-------- Source material --------

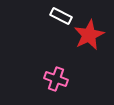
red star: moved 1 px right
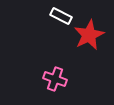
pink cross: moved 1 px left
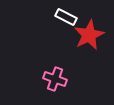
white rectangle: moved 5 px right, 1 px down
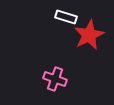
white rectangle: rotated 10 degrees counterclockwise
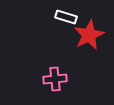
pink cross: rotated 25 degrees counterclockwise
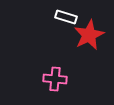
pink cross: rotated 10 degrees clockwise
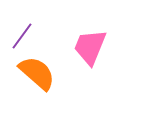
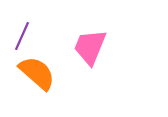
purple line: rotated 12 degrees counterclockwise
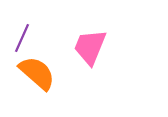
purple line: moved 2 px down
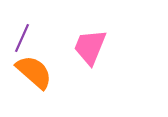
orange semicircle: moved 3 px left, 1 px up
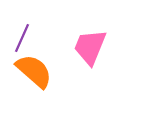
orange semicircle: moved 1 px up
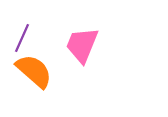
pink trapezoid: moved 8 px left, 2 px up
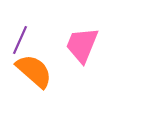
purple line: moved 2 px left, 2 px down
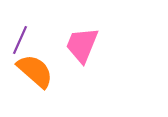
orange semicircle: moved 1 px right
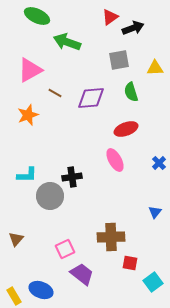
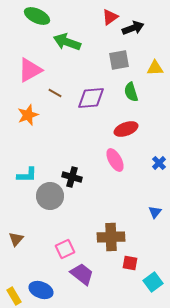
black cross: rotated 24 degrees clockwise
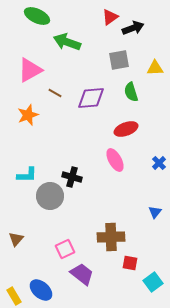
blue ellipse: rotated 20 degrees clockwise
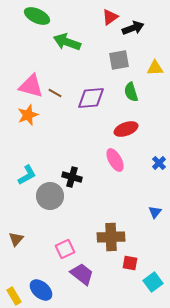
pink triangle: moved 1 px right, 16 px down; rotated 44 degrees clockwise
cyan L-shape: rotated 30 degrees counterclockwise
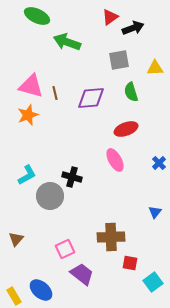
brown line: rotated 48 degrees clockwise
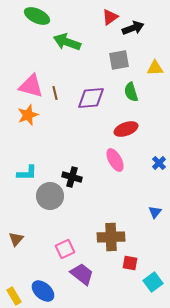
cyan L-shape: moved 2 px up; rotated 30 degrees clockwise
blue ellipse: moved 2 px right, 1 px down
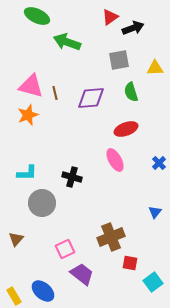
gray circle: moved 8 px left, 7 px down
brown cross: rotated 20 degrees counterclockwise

--------
-------- Source material --------

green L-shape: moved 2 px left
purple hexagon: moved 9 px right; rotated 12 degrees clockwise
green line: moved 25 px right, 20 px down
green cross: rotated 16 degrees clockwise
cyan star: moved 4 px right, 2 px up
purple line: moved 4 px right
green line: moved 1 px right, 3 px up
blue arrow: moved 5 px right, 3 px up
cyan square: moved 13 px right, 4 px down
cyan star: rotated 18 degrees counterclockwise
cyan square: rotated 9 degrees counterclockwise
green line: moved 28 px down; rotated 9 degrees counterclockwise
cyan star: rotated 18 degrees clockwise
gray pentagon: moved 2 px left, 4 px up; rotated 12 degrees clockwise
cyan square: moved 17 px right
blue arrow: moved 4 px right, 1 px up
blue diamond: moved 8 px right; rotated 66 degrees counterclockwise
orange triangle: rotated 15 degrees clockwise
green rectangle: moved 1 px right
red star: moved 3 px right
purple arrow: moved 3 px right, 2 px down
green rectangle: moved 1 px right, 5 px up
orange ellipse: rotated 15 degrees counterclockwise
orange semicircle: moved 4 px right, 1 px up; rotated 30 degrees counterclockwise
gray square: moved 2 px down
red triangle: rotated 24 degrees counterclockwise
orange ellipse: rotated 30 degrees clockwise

--------

### What the task requires
Write out the items from the line containing "red star: moved 1 px right" through the line containing "blue ellipse: moved 2 px right, 1 px down" word for word, including both of those lines and leaving out the pictures.

### Solved problem
red star: moved 1 px right
pink cross: moved 1 px left
white rectangle: moved 5 px right, 1 px down
white rectangle: rotated 10 degrees counterclockwise
pink cross: rotated 25 degrees counterclockwise
pink cross: rotated 10 degrees clockwise
purple line: rotated 12 degrees counterclockwise
purple line: moved 2 px down
orange semicircle: moved 3 px left, 1 px up
orange semicircle: moved 1 px up
pink trapezoid: moved 8 px left, 2 px up
purple line: moved 2 px left, 2 px down
orange semicircle: moved 1 px right
black cross: rotated 24 degrees clockwise
blue ellipse: rotated 20 degrees clockwise
pink triangle: moved 1 px right, 16 px down; rotated 44 degrees clockwise
cyan L-shape: rotated 30 degrees counterclockwise
brown line: rotated 48 degrees clockwise
cyan L-shape: moved 2 px up; rotated 30 degrees clockwise
blue ellipse: moved 2 px right, 1 px down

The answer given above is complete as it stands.